Excerpts from a dataset
--------------------------------------------------

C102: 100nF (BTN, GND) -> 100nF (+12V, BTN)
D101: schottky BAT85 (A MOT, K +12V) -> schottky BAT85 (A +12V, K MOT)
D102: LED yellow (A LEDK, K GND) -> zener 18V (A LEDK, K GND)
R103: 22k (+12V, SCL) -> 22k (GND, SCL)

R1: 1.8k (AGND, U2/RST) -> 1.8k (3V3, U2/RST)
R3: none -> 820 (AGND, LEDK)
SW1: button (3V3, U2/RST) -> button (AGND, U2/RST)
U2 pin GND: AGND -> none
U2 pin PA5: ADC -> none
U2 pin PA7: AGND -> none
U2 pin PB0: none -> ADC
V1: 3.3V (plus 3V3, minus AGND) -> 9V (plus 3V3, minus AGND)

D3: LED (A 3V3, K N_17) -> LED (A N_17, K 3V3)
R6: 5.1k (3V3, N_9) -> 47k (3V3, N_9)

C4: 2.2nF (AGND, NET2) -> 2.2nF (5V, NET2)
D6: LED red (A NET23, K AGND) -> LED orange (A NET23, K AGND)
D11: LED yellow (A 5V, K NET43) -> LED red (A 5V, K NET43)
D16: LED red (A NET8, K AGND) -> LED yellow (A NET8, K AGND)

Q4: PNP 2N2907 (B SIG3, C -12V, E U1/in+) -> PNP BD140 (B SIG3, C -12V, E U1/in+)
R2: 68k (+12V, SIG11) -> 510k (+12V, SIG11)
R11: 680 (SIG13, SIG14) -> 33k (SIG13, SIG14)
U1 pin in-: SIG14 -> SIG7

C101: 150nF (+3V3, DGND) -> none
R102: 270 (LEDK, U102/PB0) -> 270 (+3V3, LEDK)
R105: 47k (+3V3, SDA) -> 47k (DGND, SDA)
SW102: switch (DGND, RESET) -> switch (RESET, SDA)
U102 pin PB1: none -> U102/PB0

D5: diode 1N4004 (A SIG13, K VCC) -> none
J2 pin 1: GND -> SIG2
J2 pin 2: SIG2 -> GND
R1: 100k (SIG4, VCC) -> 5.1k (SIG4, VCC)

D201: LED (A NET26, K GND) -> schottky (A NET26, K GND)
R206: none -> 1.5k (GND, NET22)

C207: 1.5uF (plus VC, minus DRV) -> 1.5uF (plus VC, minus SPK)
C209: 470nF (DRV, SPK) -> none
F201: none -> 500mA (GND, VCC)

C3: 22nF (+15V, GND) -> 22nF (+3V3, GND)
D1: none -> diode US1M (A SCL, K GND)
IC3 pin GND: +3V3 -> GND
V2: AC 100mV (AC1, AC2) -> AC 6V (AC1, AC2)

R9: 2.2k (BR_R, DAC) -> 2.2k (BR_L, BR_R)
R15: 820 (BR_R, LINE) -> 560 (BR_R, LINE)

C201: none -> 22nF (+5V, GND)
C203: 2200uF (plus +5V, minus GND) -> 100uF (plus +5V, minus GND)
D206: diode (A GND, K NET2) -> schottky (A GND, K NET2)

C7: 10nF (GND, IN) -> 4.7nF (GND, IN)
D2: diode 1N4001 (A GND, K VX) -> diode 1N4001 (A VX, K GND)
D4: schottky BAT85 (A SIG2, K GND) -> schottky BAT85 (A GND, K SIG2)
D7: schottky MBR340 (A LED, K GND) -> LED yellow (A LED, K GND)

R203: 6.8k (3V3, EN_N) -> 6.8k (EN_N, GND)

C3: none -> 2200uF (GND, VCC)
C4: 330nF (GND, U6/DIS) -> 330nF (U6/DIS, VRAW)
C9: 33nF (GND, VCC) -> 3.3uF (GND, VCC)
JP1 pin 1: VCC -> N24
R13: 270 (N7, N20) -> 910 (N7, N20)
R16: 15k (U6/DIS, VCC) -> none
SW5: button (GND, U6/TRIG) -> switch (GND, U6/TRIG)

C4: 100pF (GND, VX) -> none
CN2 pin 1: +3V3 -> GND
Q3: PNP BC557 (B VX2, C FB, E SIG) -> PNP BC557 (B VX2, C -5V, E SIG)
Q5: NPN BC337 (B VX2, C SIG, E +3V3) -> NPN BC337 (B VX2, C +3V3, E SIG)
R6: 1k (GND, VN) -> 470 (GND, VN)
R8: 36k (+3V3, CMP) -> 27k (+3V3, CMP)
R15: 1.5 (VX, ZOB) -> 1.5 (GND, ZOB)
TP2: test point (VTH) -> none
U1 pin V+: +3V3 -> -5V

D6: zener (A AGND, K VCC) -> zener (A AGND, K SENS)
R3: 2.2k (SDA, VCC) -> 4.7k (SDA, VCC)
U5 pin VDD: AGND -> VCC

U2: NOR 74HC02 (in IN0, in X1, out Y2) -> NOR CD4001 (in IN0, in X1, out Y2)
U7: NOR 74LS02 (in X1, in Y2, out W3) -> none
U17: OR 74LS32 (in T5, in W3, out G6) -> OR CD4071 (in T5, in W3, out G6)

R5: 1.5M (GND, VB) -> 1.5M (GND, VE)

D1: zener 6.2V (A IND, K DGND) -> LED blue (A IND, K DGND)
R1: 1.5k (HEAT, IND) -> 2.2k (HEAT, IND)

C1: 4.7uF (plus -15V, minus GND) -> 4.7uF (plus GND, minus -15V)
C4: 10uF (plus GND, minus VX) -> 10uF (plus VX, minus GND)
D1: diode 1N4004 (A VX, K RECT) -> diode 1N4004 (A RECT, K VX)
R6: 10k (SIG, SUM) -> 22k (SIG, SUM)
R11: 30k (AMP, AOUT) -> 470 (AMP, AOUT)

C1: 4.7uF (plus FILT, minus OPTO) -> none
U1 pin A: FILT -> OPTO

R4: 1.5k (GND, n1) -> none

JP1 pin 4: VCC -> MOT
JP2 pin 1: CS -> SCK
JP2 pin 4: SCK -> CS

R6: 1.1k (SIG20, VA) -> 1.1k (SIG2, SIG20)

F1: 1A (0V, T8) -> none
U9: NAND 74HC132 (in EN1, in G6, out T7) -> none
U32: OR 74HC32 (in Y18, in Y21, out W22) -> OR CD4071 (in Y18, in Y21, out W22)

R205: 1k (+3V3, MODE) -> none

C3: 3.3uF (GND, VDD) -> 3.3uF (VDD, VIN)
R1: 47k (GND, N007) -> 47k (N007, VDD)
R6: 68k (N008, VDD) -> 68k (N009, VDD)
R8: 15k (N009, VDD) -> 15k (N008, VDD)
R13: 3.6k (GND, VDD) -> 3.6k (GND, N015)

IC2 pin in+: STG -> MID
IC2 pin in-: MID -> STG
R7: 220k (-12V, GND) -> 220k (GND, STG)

--------------------------------------------------

• **What you will do**
Going back over the entries above, copy word for word every line from the one that has "R1: 100k (SIG4, VCC) -> 5.1k (SIG4, VCC)" on through the one that has "C4: 330nF (GND, U6/DIS)".

• **Result of the exercise**
R1: 100k (SIG4, VCC) -> 5.1k (SIG4, VCC)

D201: LED (A NET26, K GND) -> schottky (A NET26, K GND)
R206: none -> 1.5k (GND, NET22)

C207: 1.5uF (plus VC, minus DRV) -> 1.5uF (plus VC, minus SPK)
C209: 470nF (DRV, SPK) -> none
F201: none -> 500mA (GND, VCC)

C3: 22nF (+15V, GND) -> 22nF (+3V3, GND)
D1: none -> diode US1M (A SCL, K GND)
IC3 pin GND: +3V3 -> GND
V2: AC 100mV (AC1, AC2) -> AC 6V (AC1, AC2)

R9: 2.2k (BR_R, DAC) -> 2.2k (BR_L, BR_R)
R15: 820 (BR_R, LINE) -> 560 (BR_R, LINE)

C201: none -> 22nF (+5V, GND)
C203: 2200uF (plus +5V, minus GND) -> 100uF (plus +5V, minus GND)
D206: diode (A GND, K NET2) -> schottky (A GND, K NET2)

C7: 10nF (GND, IN) -> 4.7nF (GND, IN)
D2: diode 1N4001 (A GND, K VX) -> diode 1N4001 (A VX, K GND)
D4: schottky BAT85 (A SIG2, K GND) -> schottky BAT85 (A GND, K SIG2)
D7: schottky MBR340 (A LED, K GND) -> LED yellow (A LED, K GND)

R203: 6.8k (3V3, EN_N) -> 6.8k (EN_N, GND)

C3: none -> 2200uF (GND, VCC)
C4: 330nF (GND, U6/DIS) -> 330nF (U6/DIS, VRAW)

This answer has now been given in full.